» **WRITTEN REQUEST**: Copy out every one of the records below word for word, leaving the pictures out of your answer.

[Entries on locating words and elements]
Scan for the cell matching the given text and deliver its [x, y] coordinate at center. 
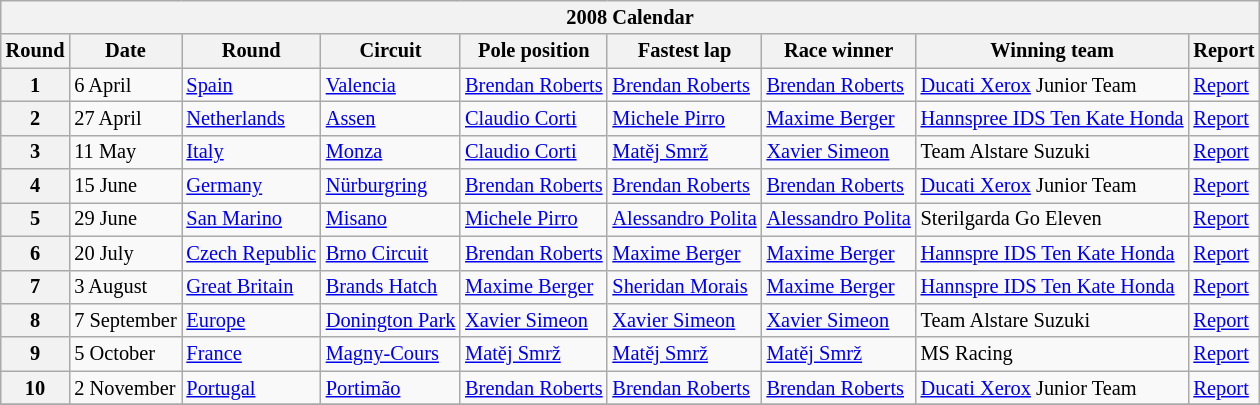
Pole position [534, 51]
10 [36, 388]
15 June [125, 186]
Race winner [839, 51]
Nürburgring [390, 186]
Portugal [252, 388]
Donington Park [390, 320]
2 [36, 118]
Portimão [390, 388]
Valencia [390, 85]
Magny-Cours [390, 354]
2 November [125, 388]
5 October [125, 354]
6 April [125, 85]
27 April [125, 118]
20 July [125, 253]
Circuit [390, 51]
7 [36, 287]
11 May [125, 152]
Hannspree IDS Ten Kate Honda [1052, 118]
3 August [125, 287]
29 June [125, 219]
Germany [252, 186]
Brno Circuit [390, 253]
Winning team [1052, 51]
San Marino [252, 219]
2008 Calendar [630, 17]
MS Racing [1052, 354]
Sheridan Morais [684, 287]
Brands Hatch [390, 287]
Czech Republic [252, 253]
Monza [390, 152]
Assen [390, 118]
7 September [125, 320]
Misano [390, 219]
Europe [252, 320]
Italy [252, 152]
9 [36, 354]
Sterilgarda Go Eleven [1052, 219]
8 [36, 320]
Spain [252, 85]
5 [36, 219]
Great Britain [252, 287]
France [252, 354]
Date [125, 51]
1 [36, 85]
4 [36, 186]
Fastest lap [684, 51]
Netherlands [252, 118]
3 [36, 152]
6 [36, 253]
Provide the (x, y) coordinate of the cell's center where the given text is located.  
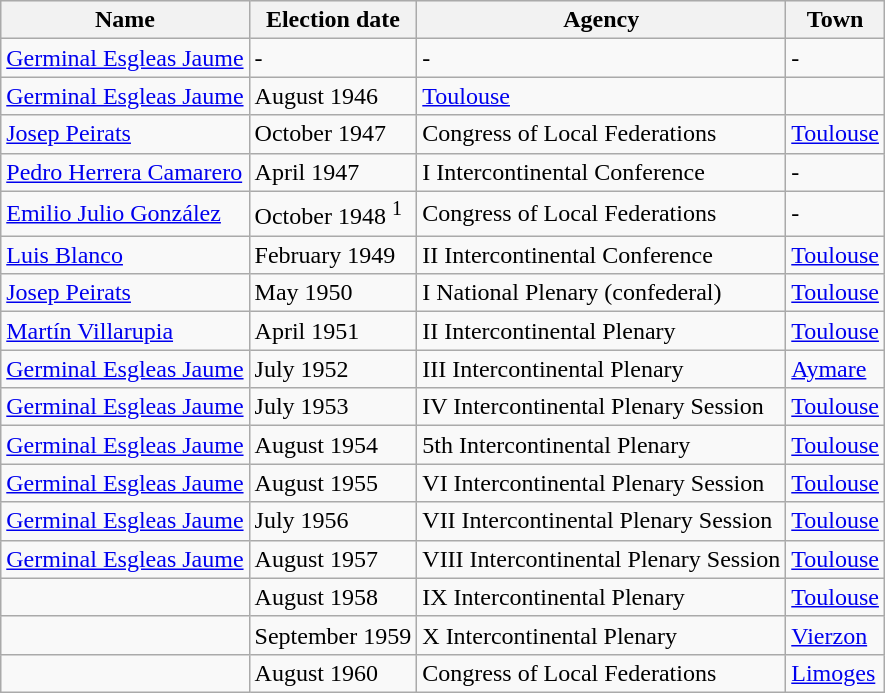
July 1953 (333, 407)
July 1956 (333, 521)
Election date (333, 20)
VI Intercontinental Plenary Session (602, 483)
Agency (602, 20)
May 1950 (333, 293)
September 1959 (333, 635)
II Intercontinental Conference (602, 255)
August 1955 (333, 483)
Pedro Herrera Camarero (125, 172)
April 1947 (333, 172)
Town (836, 20)
Emilio Julio González (125, 214)
Limoges (836, 673)
October 1948 1 (333, 214)
5th Intercontinental Plenary (602, 445)
August 1954 (333, 445)
Luis Blanco (125, 255)
August 1957 (333, 559)
October 1947 (333, 134)
August 1946 (333, 96)
VII Intercontinental Plenary Session (602, 521)
IV Intercontinental Plenary Session (602, 407)
Aymare (836, 369)
I National Plenary (confederal) (602, 293)
II Intercontinental Plenary (602, 331)
X Intercontinental Plenary (602, 635)
IX Intercontinental Plenary (602, 597)
III Intercontinental Plenary (602, 369)
Martín Villarupia (125, 331)
April 1951 (333, 331)
Vierzon (836, 635)
August 1960 (333, 673)
I Intercontinental Conference (602, 172)
Name (125, 20)
August 1958 (333, 597)
July 1952 (333, 369)
February 1949 (333, 255)
VIII Intercontinental Plenary Session (602, 559)
Pinpoint the cell where the given text exists, returning its (x, y) midpoint coordinate. 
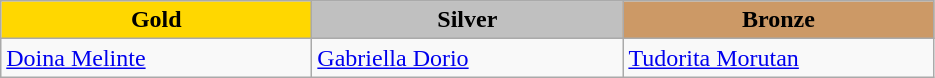
Tudorita Morutan (778, 58)
Bronze (778, 20)
Silver (468, 20)
Gold (156, 20)
Doina Melinte (156, 58)
Gabriella Dorio (468, 58)
Output the [X, Y] coordinate of the center of the cell containing the given text.  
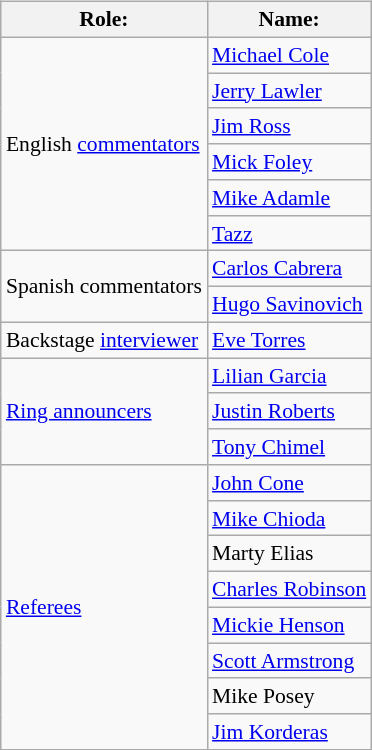
Mike Chioda [289, 518]
Justin Roberts [289, 411]
Mickie Henson [289, 625]
John Cone [289, 483]
Jim Korderas [289, 732]
Eve Torres [289, 340]
Role: [104, 20]
Carlos Cabrera [289, 269]
Mike Adamle [289, 198]
Charles Robinson [289, 590]
Michael Cole [289, 55]
Spanish commentators [104, 286]
Name: [289, 20]
Tony Chimel [289, 447]
Jerry Lawler [289, 91]
English commentators [104, 144]
Hugo Savinovich [289, 305]
Mike Posey [289, 696]
Ring announcers [104, 412]
Marty Elias [289, 554]
Tazz [289, 233]
Jim Ross [289, 126]
Lilian Garcia [289, 376]
Scott Armstrong [289, 661]
Mick Foley [289, 162]
Backstage interviewer [104, 340]
Referees [104, 608]
Determine the (x, y) coordinate at the center of the cell enclosing the given text.  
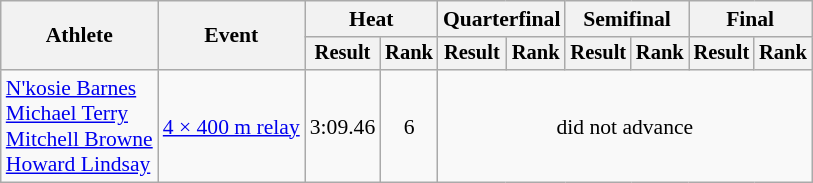
Event (232, 36)
did not advance (625, 126)
4 × 400 m relay (232, 126)
Quarterfinal (502, 19)
Semifinal (626, 19)
Athlete (80, 36)
N'kosie BarnesMichael TerryMitchell BrowneHoward Lindsay (80, 126)
6 (409, 126)
Heat (372, 19)
3:09.46 (342, 126)
Final (750, 19)
Provide the (x, y) coordinate of the cell's center where the given text is located.  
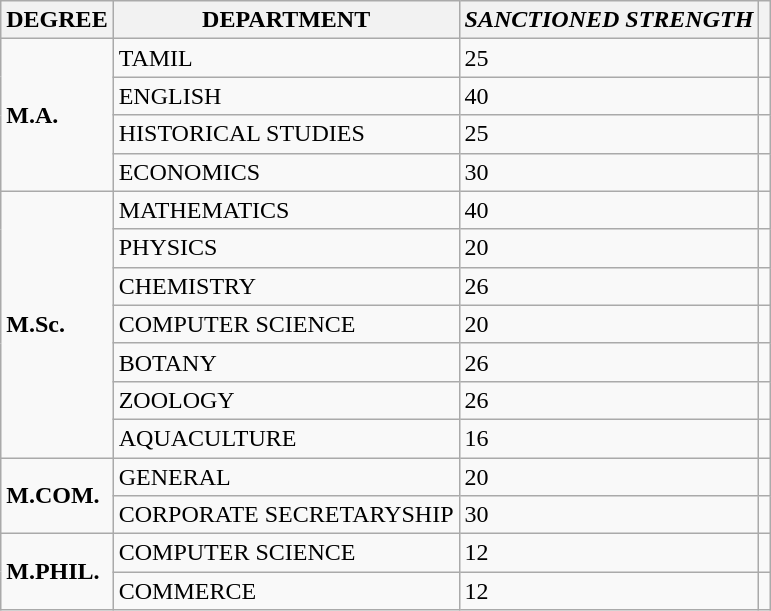
16 (609, 438)
CORPORATE SECRETARYSHIP (286, 515)
GENERAL (286, 477)
M.Sc. (57, 324)
PHYSICS (286, 248)
DEPARTMENT (286, 20)
HISTORICAL STUDIES (286, 134)
SANCTIONED STRENGTH (609, 20)
ENGLISH (286, 96)
M.PHIL. (57, 572)
BOTANY (286, 362)
MATHEMATICS (286, 210)
ECONOMICS (286, 172)
AQUACULTURE (286, 438)
DEGREE (57, 20)
TAMIL (286, 58)
M.A. (57, 115)
COMMERCE (286, 591)
M.COM. (57, 496)
CHEMISTRY (286, 286)
ZOOLOGY (286, 400)
Output the [X, Y] coordinate of the center of the cell containing the given text.  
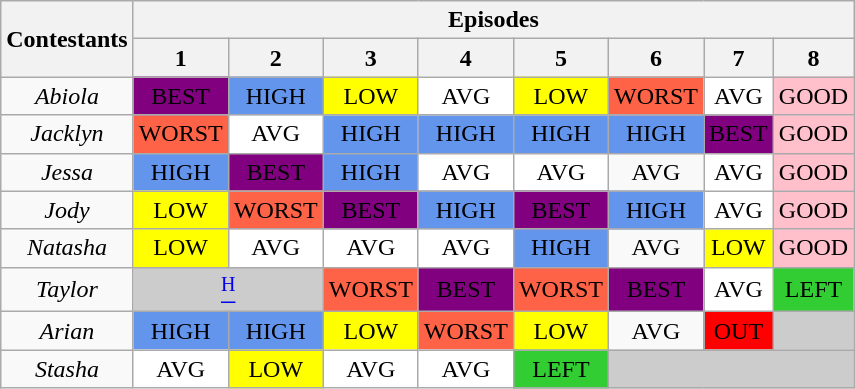
7 [739, 58]
Taylor [67, 290]
Arian [67, 331]
OUT [739, 331]
3 [370, 58]
Jody [67, 210]
H [228, 290]
Stasha [67, 369]
Abiola [67, 96]
Natasha [67, 248]
4 [466, 58]
Jacklyn [67, 134]
Episodes [494, 20]
Contestants [67, 39]
8 [813, 58]
1 [180, 58]
6 [656, 58]
5 [560, 58]
Jessa [67, 172]
2 [276, 58]
Locate the cell with the specified text and output its (X, Y) center coordinate. 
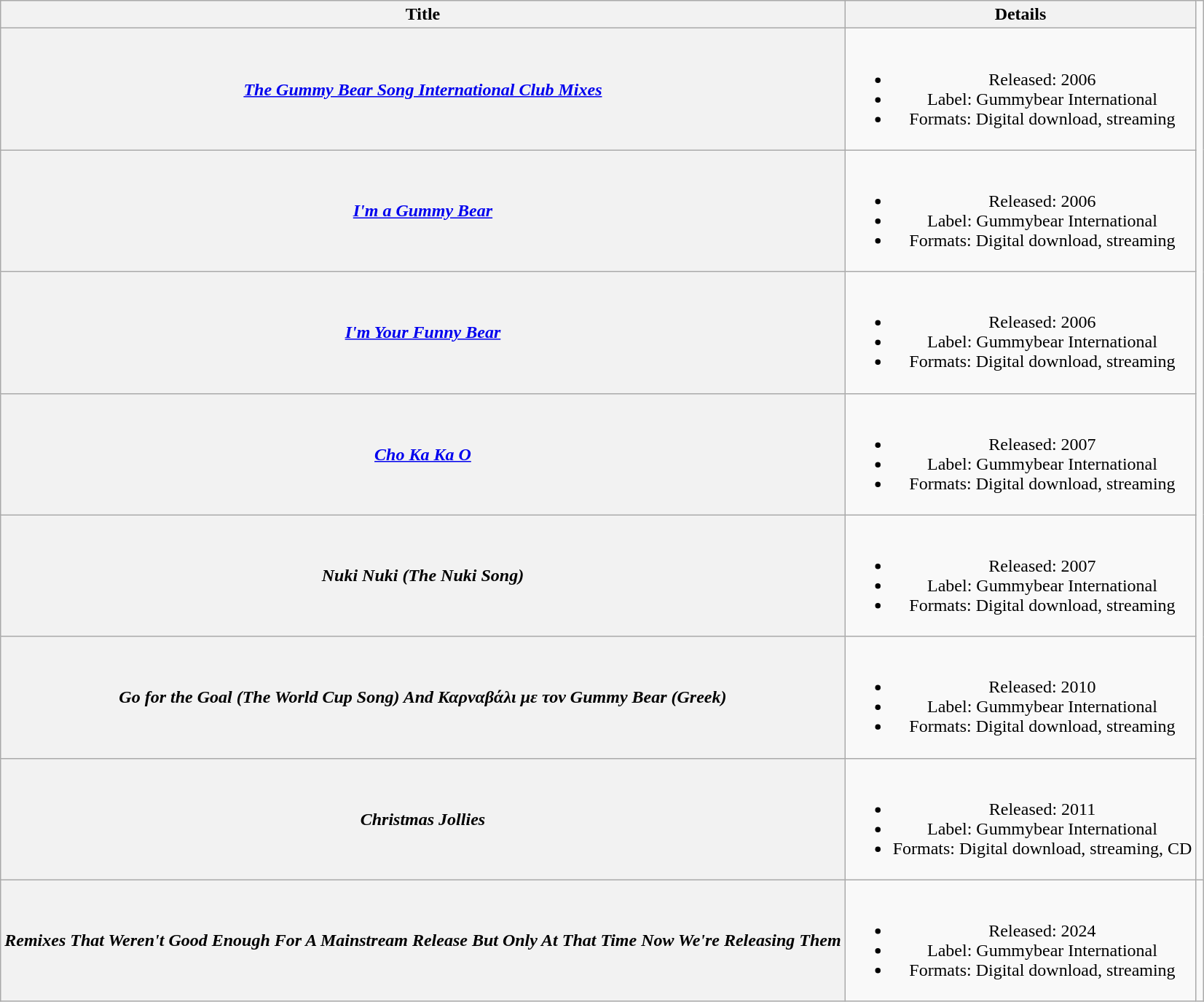
Released: 2010Label: Gummybear InternationalFormats: Digital download, streaming (1020, 698)
Cho Ka Ka O (422, 455)
I'm a Gummy Bear (422, 211)
The Gummy Bear Song International Club Mixes (422, 89)
I'm Your Funny Bear (422, 332)
Released: 2024Label: Gummybear InternationalFormats: Digital download, streaming (1020, 941)
Remixes That Weren't Good Enough For A Mainstream Release But Only At That Time Now We're Releasing Them (422, 941)
Nuki Nuki (The Nuki Song) (422, 575)
Go for the Goal (The World Cup Song) And Καρναβάλι με τον Gummy Bear (Greek) (422, 698)
Details (1020, 15)
Christmas Jollies (422, 819)
Title (422, 15)
Released: 2011Label: Gummybear InternationalFormats: Digital download, streaming, CD (1020, 819)
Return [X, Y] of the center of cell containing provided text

» **TASK OUTPUT**:
Scan for the cell matching the given text and deliver its [x, y] coordinate at center. 
Pole position [534, 51]
10 [36, 388]
15 June [125, 186]
Race winner [839, 51]
Nürburgring [390, 186]
Portugal [252, 388]
Donington Park [390, 320]
2 [36, 118]
Portimão [390, 388]
Valencia [390, 85]
Magny-Cours [390, 354]
2 November [125, 388]
5 October [125, 354]
6 April [125, 85]
27 April [125, 118]
20 July [125, 253]
Circuit [390, 51]
7 [36, 287]
11 May [125, 152]
Hannspree IDS Ten Kate Honda [1052, 118]
3 August [125, 287]
29 June [125, 219]
Germany [252, 186]
Brno Circuit [390, 253]
Winning team [1052, 51]
San Marino [252, 219]
2008 Calendar [630, 17]
MS Racing [1052, 354]
Sheridan Morais [684, 287]
Brands Hatch [390, 287]
Czech Republic [252, 253]
Monza [390, 152]
Assen [390, 118]
7 September [125, 320]
Misano [390, 219]
Europe [252, 320]
Italy [252, 152]
9 [36, 354]
Sterilgarda Go Eleven [1052, 219]
8 [36, 320]
Spain [252, 85]
5 [36, 219]
Great Britain [252, 287]
France [252, 354]
Date [125, 51]
1 [36, 85]
4 [36, 186]
Fastest lap [684, 51]
Netherlands [252, 118]
3 [36, 152]
6 [36, 253]
Provide the (x, y) coordinate of the cell's center where the given text is located.  
July 1953 (333, 407)
July 1956 (333, 521)
Election date (333, 20)
VI Intercontinental Plenary Session (602, 483)
Agency (602, 20)
May 1950 (333, 293)
September 1959 (333, 635)
II Intercontinental Conference (602, 255)
August 1955 (333, 483)
Pedro Herrera Camarero (125, 172)
April 1947 (333, 172)
Town (836, 20)
Emilio Julio González (125, 214)
Limoges (836, 673)
October 1948 1 (333, 214)
5th Intercontinental Plenary (602, 445)
August 1954 (333, 445)
Luis Blanco (125, 255)
August 1957 (333, 559)
October 1947 (333, 134)
August 1946 (333, 96)
VII Intercontinental Plenary Session (602, 521)
IV Intercontinental Plenary Session (602, 407)
Aymare (836, 369)
I National Plenary (confederal) (602, 293)
II Intercontinental Plenary (602, 331)
X Intercontinental Plenary (602, 635)
IX Intercontinental Plenary (602, 597)
III Intercontinental Plenary (602, 369)
Martín Villarupia (125, 331)
April 1951 (333, 331)
Vierzon (836, 635)
August 1960 (333, 673)
I Intercontinental Conference (602, 172)
Name (125, 20)
August 1958 (333, 597)
July 1952 (333, 369)
February 1949 (333, 255)
VIII Intercontinental Plenary Session (602, 559)
Pinpoint the cell where the given text exists, returning its (x, y) midpoint coordinate. 
Tudorita Morutan (778, 58)
Bronze (778, 20)
Silver (468, 20)
Gold (156, 20)
Doina Melinte (156, 58)
Gabriella Dorio (468, 58)
Output the [X, Y] coordinate of the center of the cell containing the given text.  
Mike Chioda [289, 518]
Justin Roberts [289, 411]
Mickie Henson [289, 625]
John Cone [289, 483]
Jim Korderas [289, 732]
Eve Torres [289, 340]
Role: [104, 20]
Carlos Cabrera [289, 269]
Mike Adamle [289, 198]
Charles Robinson [289, 590]
Michael Cole [289, 55]
Spanish commentators [104, 286]
Name: [289, 20]
Tony Chimel [289, 447]
Jerry Lawler [289, 91]
English commentators [104, 144]
Hugo Savinovich [289, 305]
Mike Posey [289, 696]
Ring announcers [104, 412]
Marty Elias [289, 554]
Tazz [289, 233]
Jim Ross [289, 126]
Lilian Garcia [289, 376]
Scott Armstrong [289, 661]
Mick Foley [289, 162]
Backstage interviewer [104, 340]
Referees [104, 608]
Determine the (x, y) coordinate at the center of the cell enclosing the given text.  
Event (232, 36)
did not advance (625, 126)
4 × 400 m relay (232, 126)
Quarterfinal (502, 19)
Semifinal (626, 19)
Athlete (80, 36)
N'kosie BarnesMichael TerryMitchell BrowneHoward Lindsay (80, 126)
6 (409, 126)
Heat (372, 19)
3:09.46 (342, 126)
Final (750, 19)
Provide the (x, y) coordinate of the cell's center where the given text is located.  
16 (609, 438)
CORPORATE SECRETARYSHIP (286, 515)
GENERAL (286, 477)
M.Sc. (57, 324)
PHYSICS (286, 248)
DEPARTMENT (286, 20)
HISTORICAL STUDIES (286, 134)
SANCTIONED STRENGTH (609, 20)
ENGLISH (286, 96)
M.PHIL. (57, 572)
BOTANY (286, 362)
MATHEMATICS (286, 210)
ECONOMICS (286, 172)
AQUACULTURE (286, 438)
DEGREE (57, 20)
TAMIL (286, 58)
M.A. (57, 115)
COMMERCE (286, 591)
M.COM. (57, 496)
CHEMISTRY (286, 286)
ZOOLOGY (286, 400)
Output the [X, Y] coordinate of the center of the cell containing the given text.  
7 [739, 58]
Taylor [67, 290]
Arian [67, 331]
OUT [739, 331]
3 [370, 58]
Jody [67, 210]
H [228, 290]
Stasha [67, 369]
Abiola [67, 96]
Natasha [67, 248]
4 [466, 58]
Jacklyn [67, 134]
Episodes [494, 20]
Contestants [67, 39]
8 [813, 58]
1 [180, 58]
6 [656, 58]
5 [560, 58]
Jessa [67, 172]
2 [276, 58]
Locate the cell with the specified text and output its (X, Y) center coordinate. 
Released: 2010Label: Gummybear InternationalFormats: Digital download, streaming (1020, 698)
Cho Ka Ka O (422, 455)
I'm a Gummy Bear (422, 211)
The Gummy Bear Song International Club Mixes (422, 89)
I'm Your Funny Bear (422, 332)
Released: 2024Label: Gummybear InternationalFormats: Digital download, streaming (1020, 941)
Remixes That Weren't Good Enough For A Mainstream Release But Only At That Time Now We're Releasing Them (422, 941)
Nuki Nuki (The Nuki Song) (422, 575)
Go for the Goal (The World Cup Song) And Καρναβάλι με τον Gummy Bear (Greek) (422, 698)
Details (1020, 15)
Christmas Jollies (422, 819)
Title (422, 15)
Released: 2011Label: Gummybear InternationalFormats: Digital download, streaming, CD (1020, 819)
Return [X, Y] of the center of cell containing provided text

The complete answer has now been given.